§ **Goal of the exercise**:
Print, in exact form, the lines below from the one containing "(175, 421) = (193, 201): none -> yellow mug" through the one containing "(439, 220) = (543, 216): green", and omit all others.

§ **Available data**:
- Opening Delimiter -

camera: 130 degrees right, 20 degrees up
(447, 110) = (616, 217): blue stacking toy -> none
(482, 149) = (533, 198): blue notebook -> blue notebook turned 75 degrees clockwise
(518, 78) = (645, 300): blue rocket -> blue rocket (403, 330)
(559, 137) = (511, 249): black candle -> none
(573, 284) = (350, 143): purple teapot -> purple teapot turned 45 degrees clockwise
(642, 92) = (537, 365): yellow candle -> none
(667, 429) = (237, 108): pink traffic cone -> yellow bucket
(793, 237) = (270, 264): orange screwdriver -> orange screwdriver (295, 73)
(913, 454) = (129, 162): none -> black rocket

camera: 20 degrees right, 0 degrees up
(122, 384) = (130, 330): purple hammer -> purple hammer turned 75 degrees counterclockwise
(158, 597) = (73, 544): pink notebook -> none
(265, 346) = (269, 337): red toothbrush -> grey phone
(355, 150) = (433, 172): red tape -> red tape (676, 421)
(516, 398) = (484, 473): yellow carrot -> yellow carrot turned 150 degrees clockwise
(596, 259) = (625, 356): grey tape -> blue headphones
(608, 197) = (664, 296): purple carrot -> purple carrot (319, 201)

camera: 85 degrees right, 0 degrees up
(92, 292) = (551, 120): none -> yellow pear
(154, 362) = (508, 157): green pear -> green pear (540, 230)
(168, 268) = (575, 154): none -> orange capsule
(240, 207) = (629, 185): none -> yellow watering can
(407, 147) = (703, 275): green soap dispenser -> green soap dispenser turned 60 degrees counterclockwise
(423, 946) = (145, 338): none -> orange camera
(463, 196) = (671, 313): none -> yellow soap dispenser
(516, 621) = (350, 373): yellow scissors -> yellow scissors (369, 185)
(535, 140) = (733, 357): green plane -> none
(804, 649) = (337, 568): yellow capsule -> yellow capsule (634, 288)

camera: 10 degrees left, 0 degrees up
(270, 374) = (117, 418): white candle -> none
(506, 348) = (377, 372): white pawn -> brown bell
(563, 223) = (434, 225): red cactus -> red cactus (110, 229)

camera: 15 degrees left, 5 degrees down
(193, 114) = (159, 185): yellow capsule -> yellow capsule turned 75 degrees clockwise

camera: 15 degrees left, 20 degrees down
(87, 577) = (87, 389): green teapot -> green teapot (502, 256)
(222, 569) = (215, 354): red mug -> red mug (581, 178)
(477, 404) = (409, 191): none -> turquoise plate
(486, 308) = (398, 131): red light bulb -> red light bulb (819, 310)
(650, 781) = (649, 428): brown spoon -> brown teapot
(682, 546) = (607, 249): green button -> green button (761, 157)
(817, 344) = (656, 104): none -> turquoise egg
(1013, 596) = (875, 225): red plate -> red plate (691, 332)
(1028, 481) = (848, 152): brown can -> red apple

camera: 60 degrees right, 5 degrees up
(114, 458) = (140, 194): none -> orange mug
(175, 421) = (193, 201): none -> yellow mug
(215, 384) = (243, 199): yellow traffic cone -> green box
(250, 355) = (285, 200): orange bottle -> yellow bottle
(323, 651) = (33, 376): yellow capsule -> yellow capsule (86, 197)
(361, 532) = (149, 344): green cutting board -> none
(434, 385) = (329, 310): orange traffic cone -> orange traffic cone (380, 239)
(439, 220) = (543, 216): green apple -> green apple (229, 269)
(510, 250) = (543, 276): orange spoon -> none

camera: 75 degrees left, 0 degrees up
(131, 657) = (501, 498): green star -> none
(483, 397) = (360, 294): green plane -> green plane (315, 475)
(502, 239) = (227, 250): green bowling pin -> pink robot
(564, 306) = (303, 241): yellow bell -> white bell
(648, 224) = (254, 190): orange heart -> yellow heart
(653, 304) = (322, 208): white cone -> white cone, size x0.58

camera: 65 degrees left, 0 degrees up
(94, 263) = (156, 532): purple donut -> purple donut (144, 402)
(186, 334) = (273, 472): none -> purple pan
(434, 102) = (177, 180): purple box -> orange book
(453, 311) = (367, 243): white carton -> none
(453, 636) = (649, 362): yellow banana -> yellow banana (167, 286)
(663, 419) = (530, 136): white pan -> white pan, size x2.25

- Closing Delimiter -

§ **Exercise output**:
(175, 421) = (193, 201): none -> yellow mug
(215, 384) = (243, 199): yellow traffic cone -> green box
(250, 355) = (285, 200): orange bottle -> yellow bottle
(323, 651) = (33, 376): yellow capsule -> yellow capsule (86, 197)
(361, 532) = (149, 344): green cutting board -> none
(434, 385) = (329, 310): orange traffic cone -> orange traffic cone (380, 239)
(439, 220) = (543, 216): green apple -> green apple (229, 269)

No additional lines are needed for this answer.